**Problem to solve**
Please locate every line in the entries below that contains the word "Stuttgart" and copy each one. Match case exactly.

──────── Data for processing

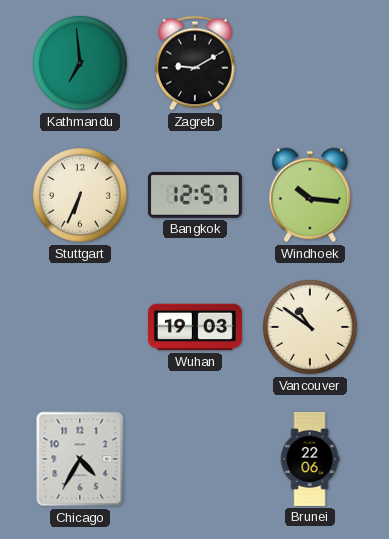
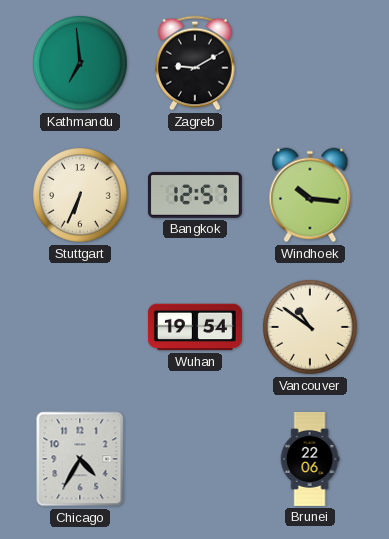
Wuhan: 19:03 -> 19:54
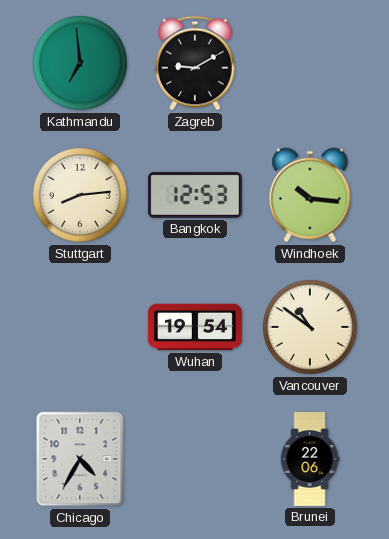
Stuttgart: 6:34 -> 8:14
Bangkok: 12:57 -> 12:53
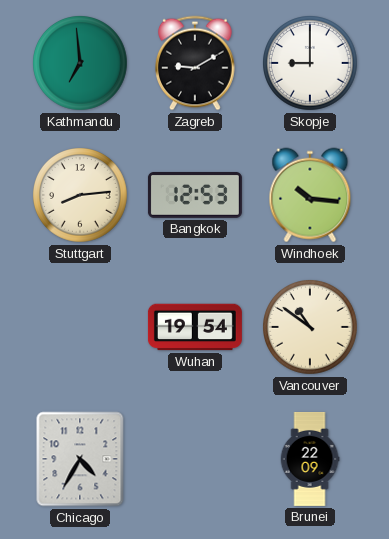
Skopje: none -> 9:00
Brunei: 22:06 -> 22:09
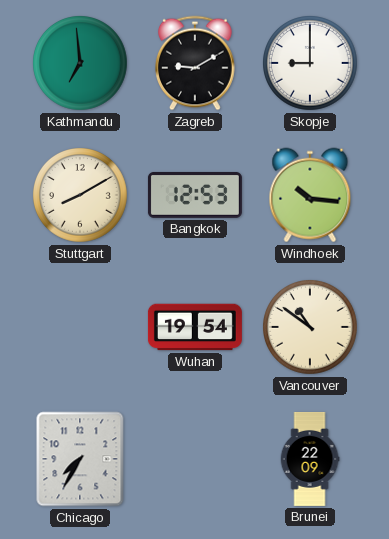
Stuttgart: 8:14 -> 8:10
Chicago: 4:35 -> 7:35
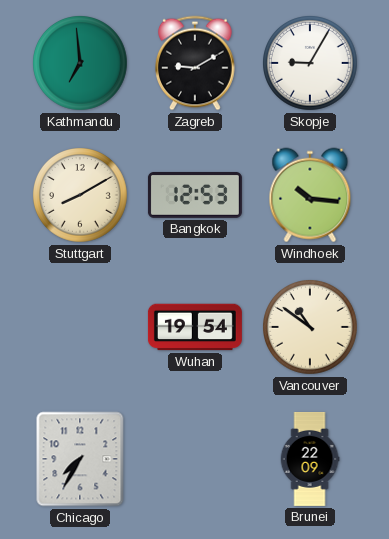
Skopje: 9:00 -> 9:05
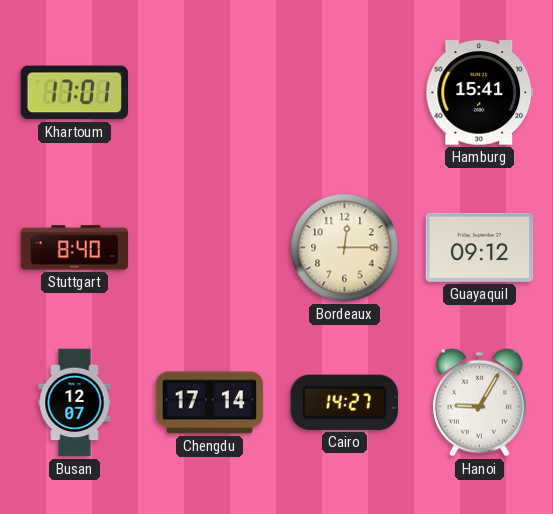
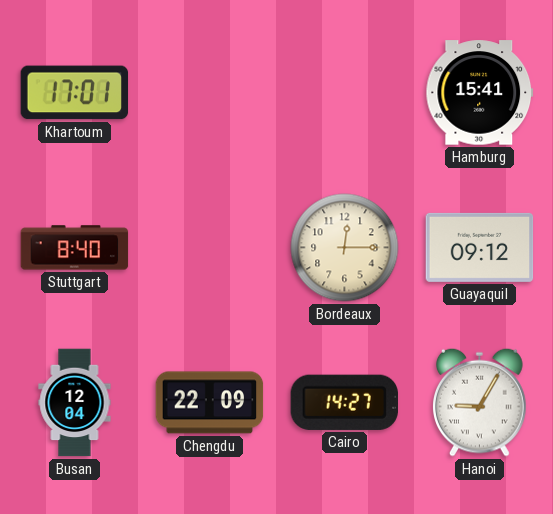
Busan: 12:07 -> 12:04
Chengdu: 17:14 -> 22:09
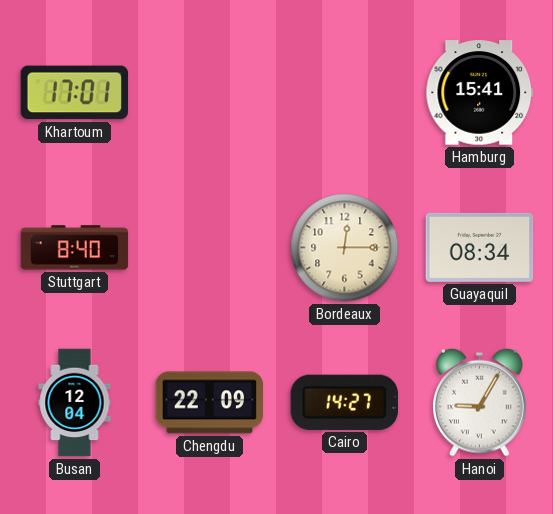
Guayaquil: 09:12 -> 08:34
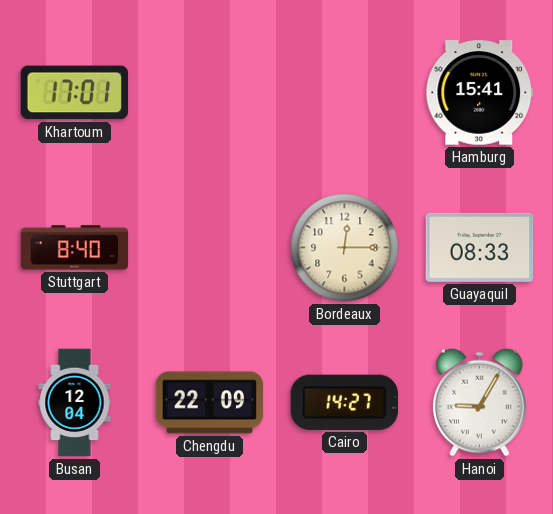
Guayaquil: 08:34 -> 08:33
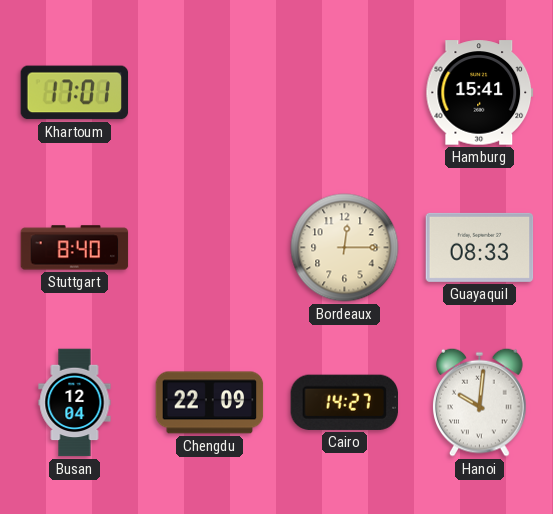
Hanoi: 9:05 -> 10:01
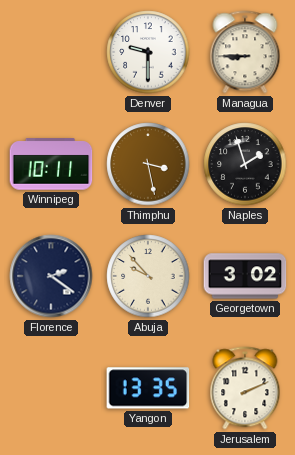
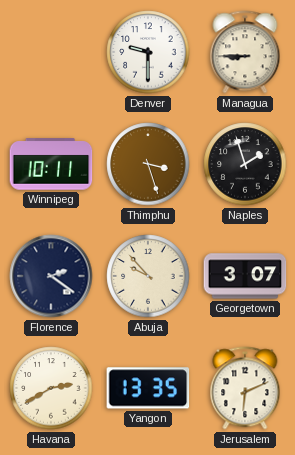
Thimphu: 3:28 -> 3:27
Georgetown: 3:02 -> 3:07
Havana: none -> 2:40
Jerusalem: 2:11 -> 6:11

────────────────

**Exercise response**
Stuttgart: 6:34 -> 8:14
Stuttgart: 8:14 -> 8:10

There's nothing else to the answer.